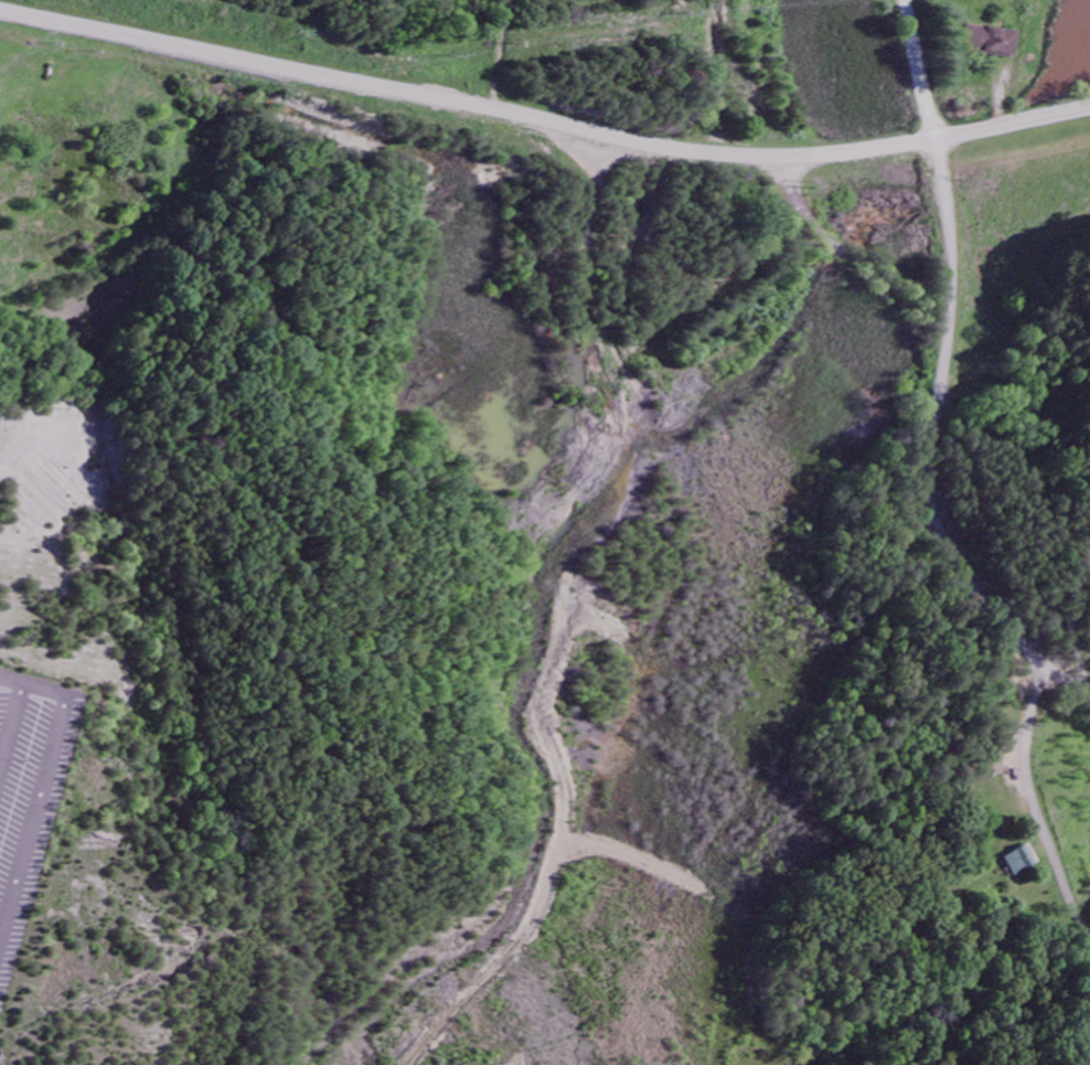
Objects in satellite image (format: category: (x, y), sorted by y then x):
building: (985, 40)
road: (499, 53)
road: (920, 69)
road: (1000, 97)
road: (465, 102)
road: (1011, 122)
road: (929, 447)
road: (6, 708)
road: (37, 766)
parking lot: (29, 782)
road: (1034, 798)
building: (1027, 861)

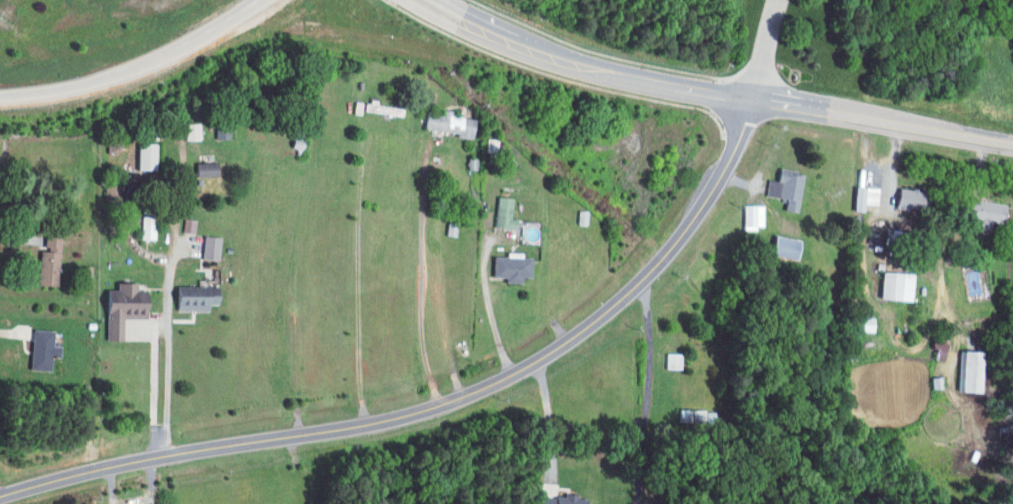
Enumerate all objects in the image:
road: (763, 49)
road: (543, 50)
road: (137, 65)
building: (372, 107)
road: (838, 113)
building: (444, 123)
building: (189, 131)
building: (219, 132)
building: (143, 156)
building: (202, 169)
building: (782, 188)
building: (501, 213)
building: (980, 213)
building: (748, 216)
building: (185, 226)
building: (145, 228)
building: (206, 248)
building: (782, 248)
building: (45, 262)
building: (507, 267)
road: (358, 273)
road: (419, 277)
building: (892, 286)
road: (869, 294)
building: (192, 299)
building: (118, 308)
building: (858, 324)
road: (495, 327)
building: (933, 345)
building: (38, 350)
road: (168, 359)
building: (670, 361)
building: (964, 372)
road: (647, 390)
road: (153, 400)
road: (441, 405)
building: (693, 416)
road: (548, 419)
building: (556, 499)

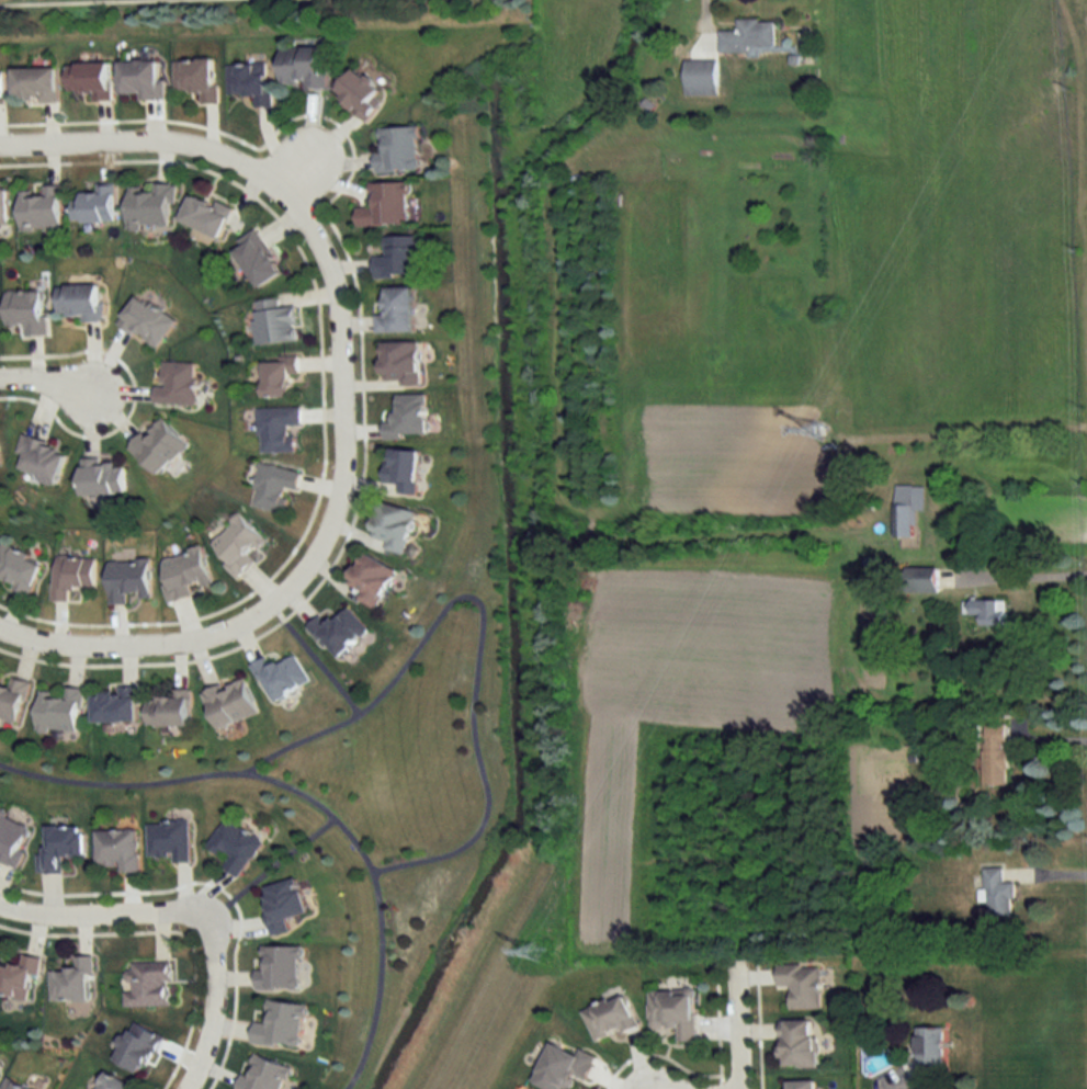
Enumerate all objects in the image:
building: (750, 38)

*REQUIREMENT*
All of the material above must be retyped exactly, line for line, with the images dropped.

*SOLUTION TO THIS TASK*
Objects in satellite image (format: category: (x, y), sorted by y then x):
building: (985, 40)
road: (499, 53)
road: (920, 69)
road: (1000, 97)
road: (465, 102)
road: (1011, 122)
road: (929, 447)
road: (6, 708)
road: (37, 766)
parking lot: (29, 782)
road: (1034, 798)
building: (1027, 861)

Enumerate all objects in the image:
road: (763, 49)
road: (543, 50)
road: (137, 65)
building: (372, 107)
road: (838, 113)
building: (444, 123)
building: (189, 131)
building: (219, 132)
building: (143, 156)
building: (202, 169)
building: (782, 188)
building: (501, 213)
building: (980, 213)
building: (748, 216)
building: (185, 226)
building: (145, 228)
building: (206, 248)
building: (782, 248)
building: (45, 262)
building: (507, 267)
road: (358, 273)
road: (419, 277)
building: (892, 286)
road: (869, 294)
building: (192, 299)
building: (118, 308)
building: (858, 324)
road: (495, 327)
building: (933, 345)
building: (38, 350)
road: (168, 359)
building: (670, 361)
building: (964, 372)
road: (647, 390)
road: (153, 400)
road: (441, 405)
building: (693, 416)
road: (548, 419)
building: (556, 499)

Enumerate all objects in the image:
building: (750, 38)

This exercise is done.